**Data section**
--
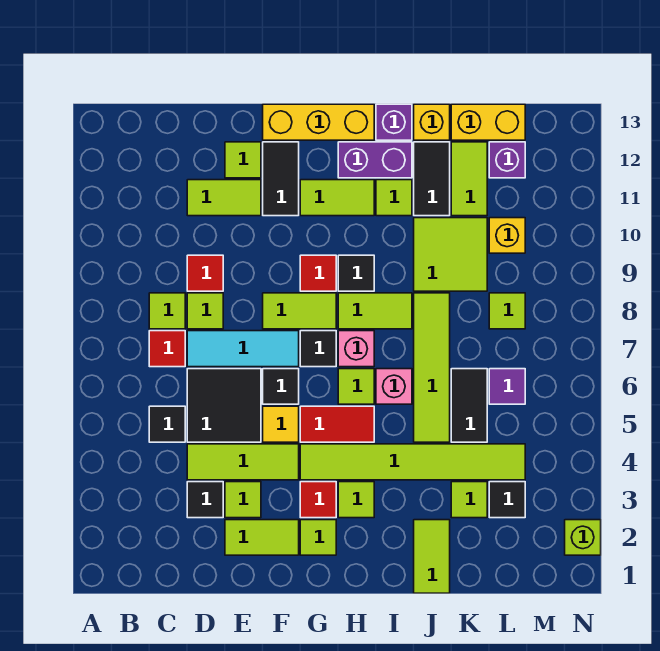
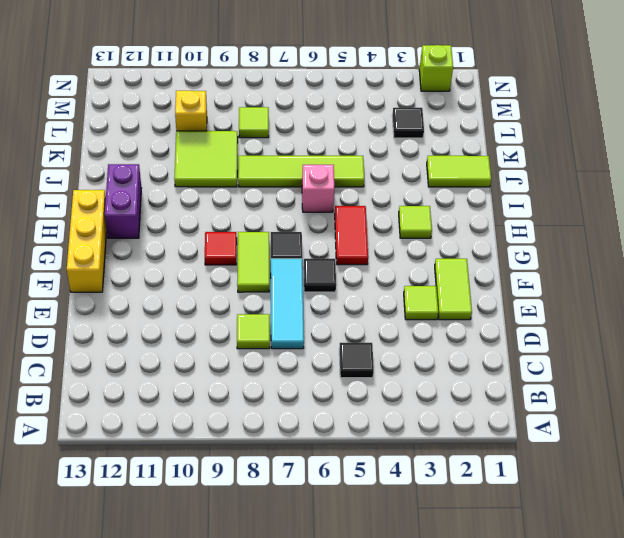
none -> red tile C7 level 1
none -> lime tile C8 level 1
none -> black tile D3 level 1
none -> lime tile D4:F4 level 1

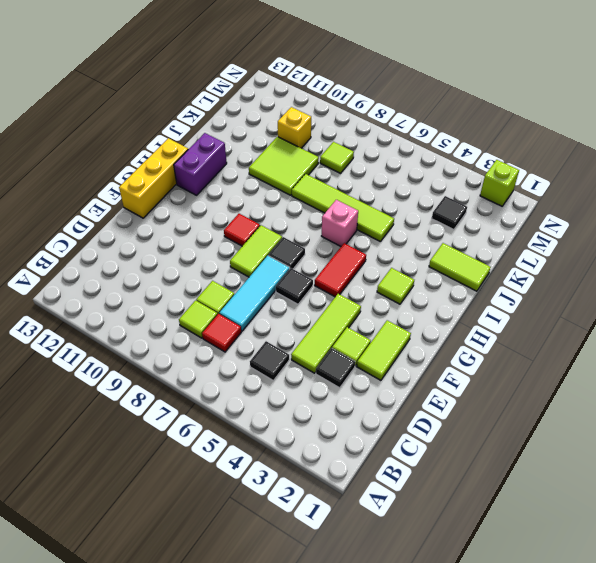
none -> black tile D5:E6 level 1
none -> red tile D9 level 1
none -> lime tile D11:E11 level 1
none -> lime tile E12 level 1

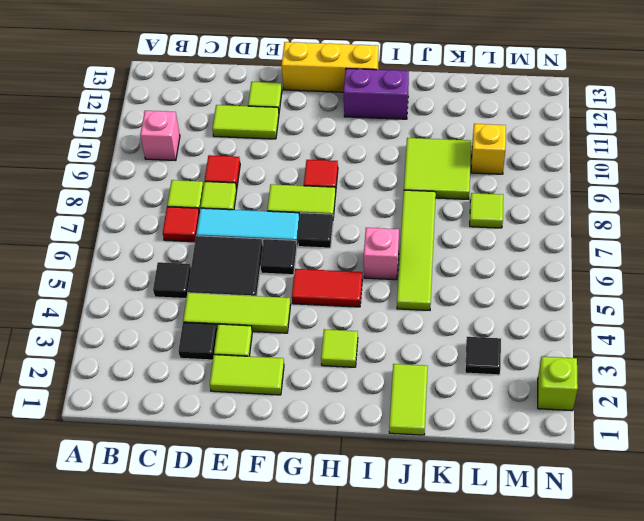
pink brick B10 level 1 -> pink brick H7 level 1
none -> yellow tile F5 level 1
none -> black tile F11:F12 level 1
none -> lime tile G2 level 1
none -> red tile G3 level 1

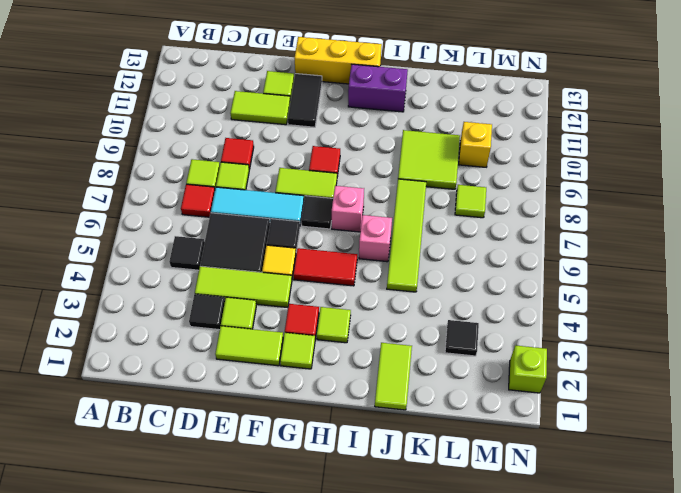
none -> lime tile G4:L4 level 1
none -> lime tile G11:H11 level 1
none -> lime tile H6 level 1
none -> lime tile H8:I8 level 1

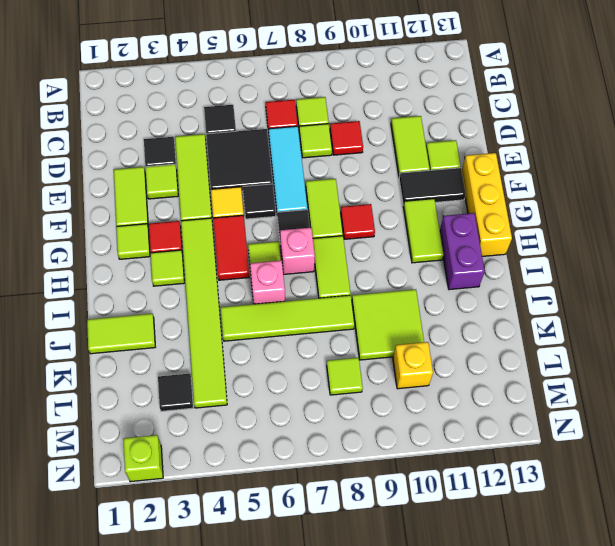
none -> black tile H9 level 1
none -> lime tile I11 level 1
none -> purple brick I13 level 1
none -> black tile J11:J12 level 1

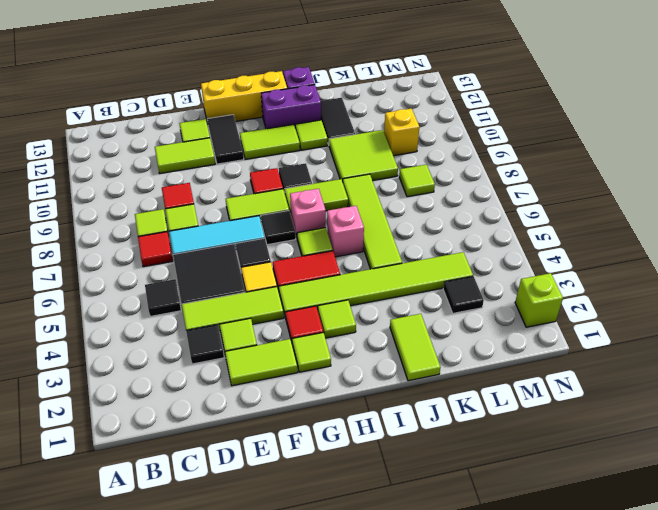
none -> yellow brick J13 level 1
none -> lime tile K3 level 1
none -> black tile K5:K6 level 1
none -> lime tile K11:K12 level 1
--
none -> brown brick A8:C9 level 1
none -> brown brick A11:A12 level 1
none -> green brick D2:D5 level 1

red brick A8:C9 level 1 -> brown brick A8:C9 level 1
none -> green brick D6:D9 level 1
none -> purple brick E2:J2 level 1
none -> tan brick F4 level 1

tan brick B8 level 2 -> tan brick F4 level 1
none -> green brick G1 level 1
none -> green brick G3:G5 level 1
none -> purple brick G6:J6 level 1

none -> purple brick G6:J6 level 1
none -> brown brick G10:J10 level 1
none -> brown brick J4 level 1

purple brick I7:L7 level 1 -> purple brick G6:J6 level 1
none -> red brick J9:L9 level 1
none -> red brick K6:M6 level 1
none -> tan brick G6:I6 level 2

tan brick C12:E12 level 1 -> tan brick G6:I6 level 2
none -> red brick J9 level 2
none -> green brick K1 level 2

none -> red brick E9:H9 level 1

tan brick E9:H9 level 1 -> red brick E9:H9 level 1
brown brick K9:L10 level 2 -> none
--
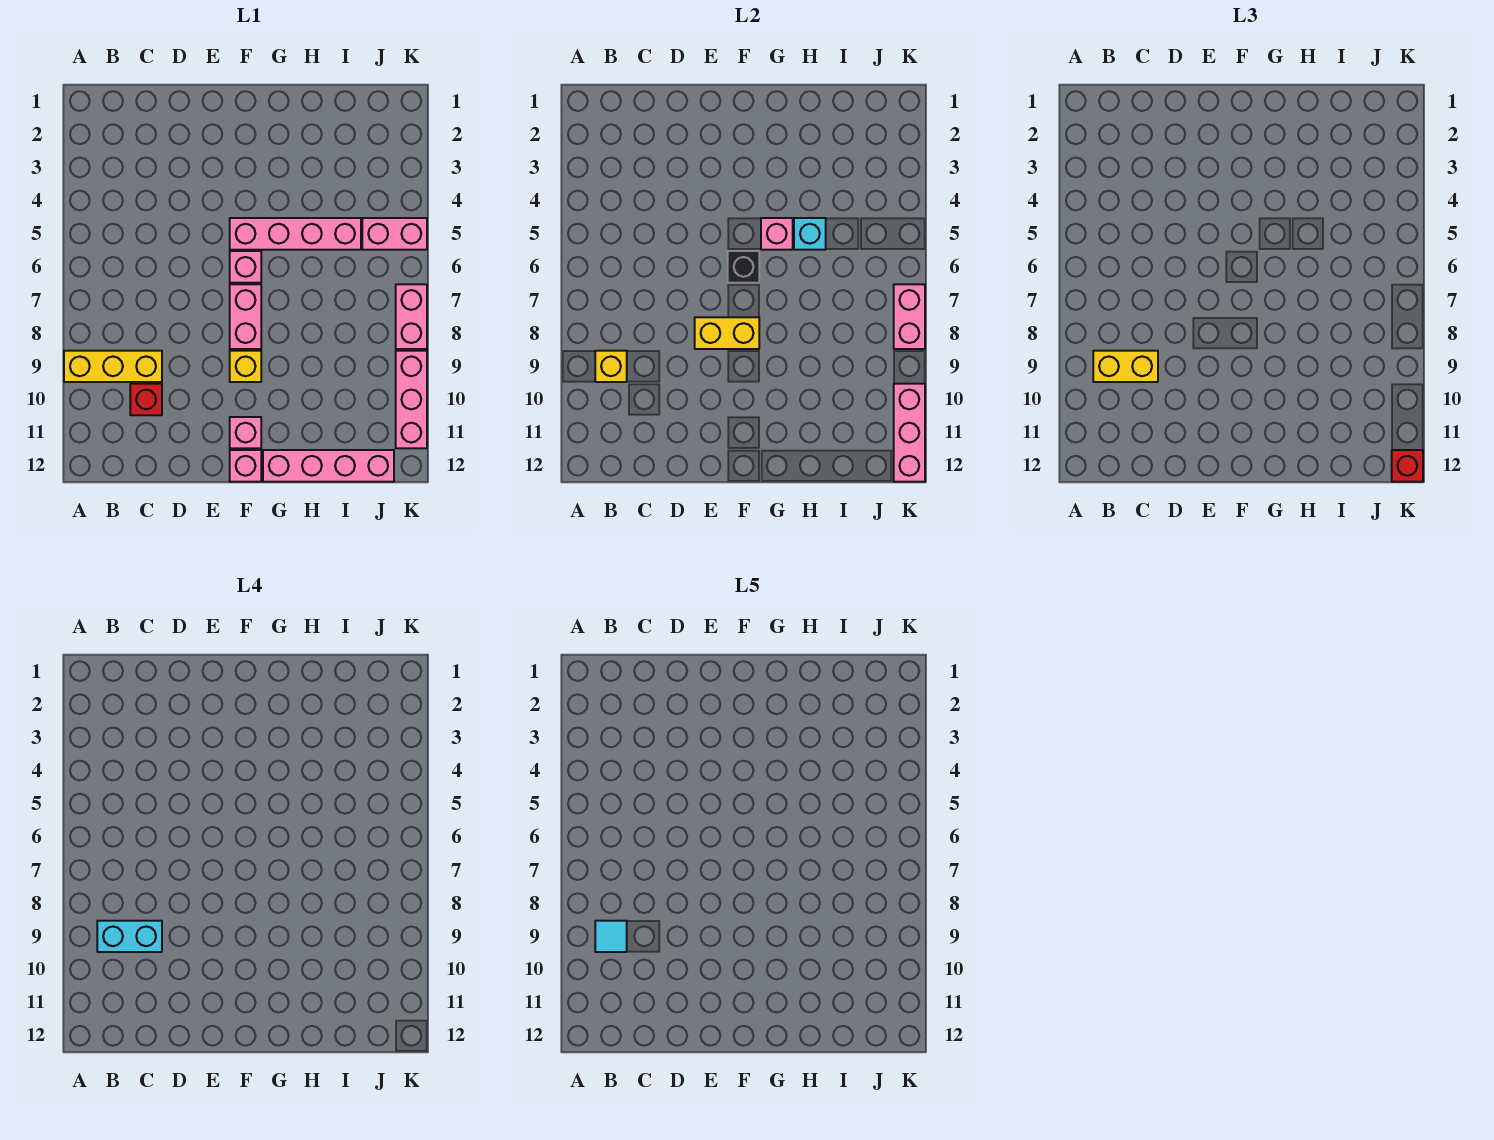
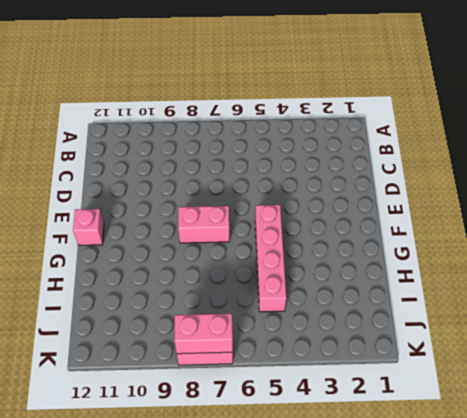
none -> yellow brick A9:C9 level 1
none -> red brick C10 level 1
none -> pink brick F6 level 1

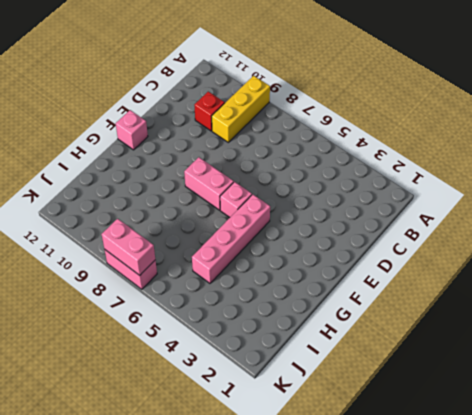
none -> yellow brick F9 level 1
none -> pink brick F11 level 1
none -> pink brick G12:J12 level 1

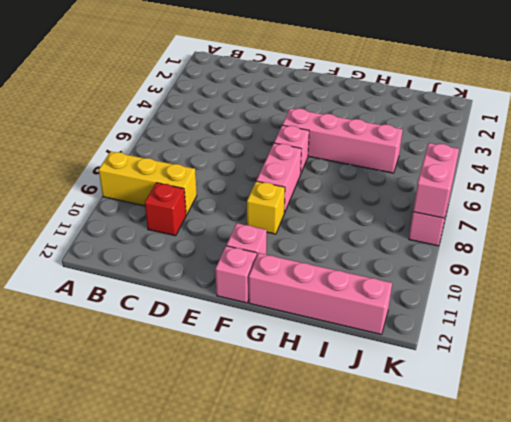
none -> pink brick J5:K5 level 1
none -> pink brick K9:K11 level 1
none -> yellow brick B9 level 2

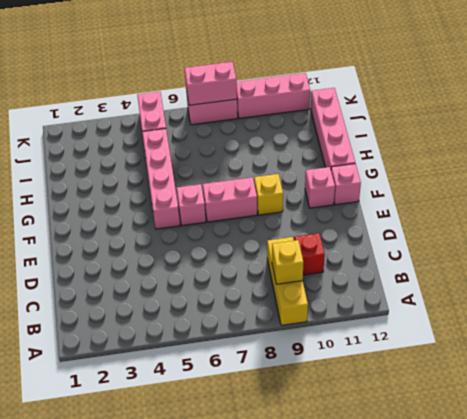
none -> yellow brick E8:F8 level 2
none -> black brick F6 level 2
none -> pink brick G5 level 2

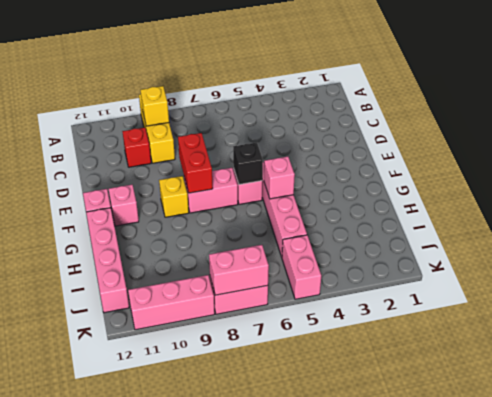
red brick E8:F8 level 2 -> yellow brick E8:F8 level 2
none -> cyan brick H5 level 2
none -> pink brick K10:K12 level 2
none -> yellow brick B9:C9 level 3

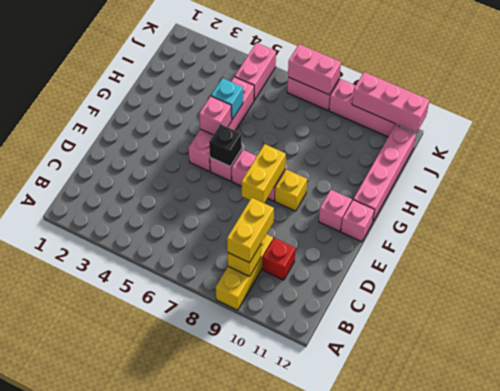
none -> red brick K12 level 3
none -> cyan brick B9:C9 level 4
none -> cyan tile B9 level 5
--
**Requirement**
Give the lines above again exactly, from the one containing "none -> red tile C7 level 1" to the one containing "none -> black tile J11:J12 level 1", both included, but leave out the pictures.

**Your solution**
none -> red tile C7 level 1
none -> lime tile C8 level 1
none -> black tile D3 level 1
none -> lime tile D4:F4 level 1

none -> black tile D5:E6 level 1
none -> red tile D9 level 1
none -> lime tile D11:E11 level 1
none -> lime tile E12 level 1

pink brick B10 level 1 -> pink brick H7 level 1
none -> yellow tile F5 level 1
none -> black tile F11:F12 level 1
none -> lime tile G2 level 1
none -> red tile G3 level 1

none -> lime tile G4:L4 level 1
none -> lime tile G11:H11 level 1
none -> lime tile H6 level 1
none -> lime tile H8:I8 level 1

none -> black tile H9 level 1
none -> lime tile I11 level 1
none -> purple brick I13 level 1
none -> black tile J11:J12 level 1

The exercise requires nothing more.